Data entries
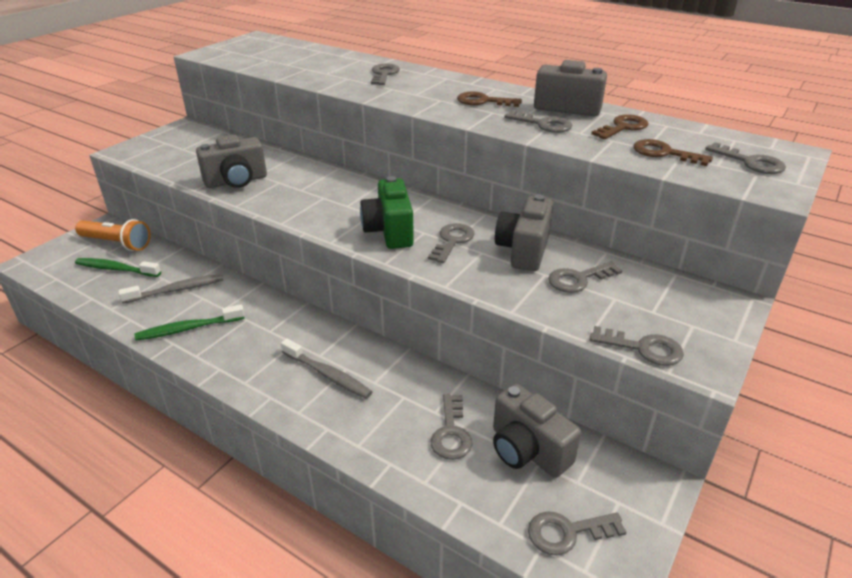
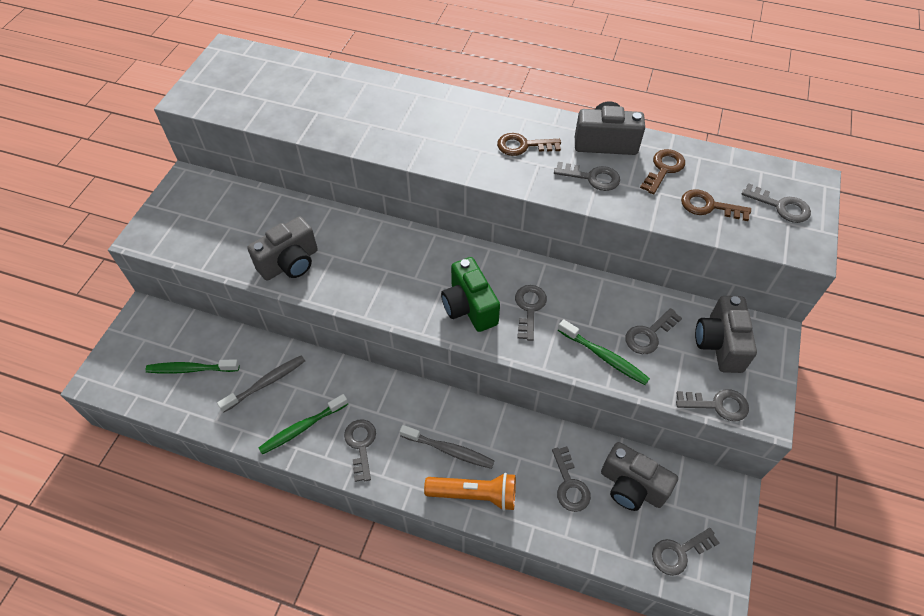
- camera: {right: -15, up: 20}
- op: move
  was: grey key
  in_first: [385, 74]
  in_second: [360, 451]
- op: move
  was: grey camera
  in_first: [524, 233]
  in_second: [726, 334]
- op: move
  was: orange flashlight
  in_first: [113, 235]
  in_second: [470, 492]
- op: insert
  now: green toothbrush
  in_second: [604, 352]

_Work request:_
Repeat, exactly as they stand, the line that contains "in_first: [524, 233]" and all the lines after it in the data above.

_Answer space:_
  in_first: [524, 233]
  in_second: [726, 334]
- op: move
  was: orange flashlight
  in_first: [113, 235]
  in_second: [470, 492]
- op: insert
  now: green toothbrush
  in_second: [604, 352]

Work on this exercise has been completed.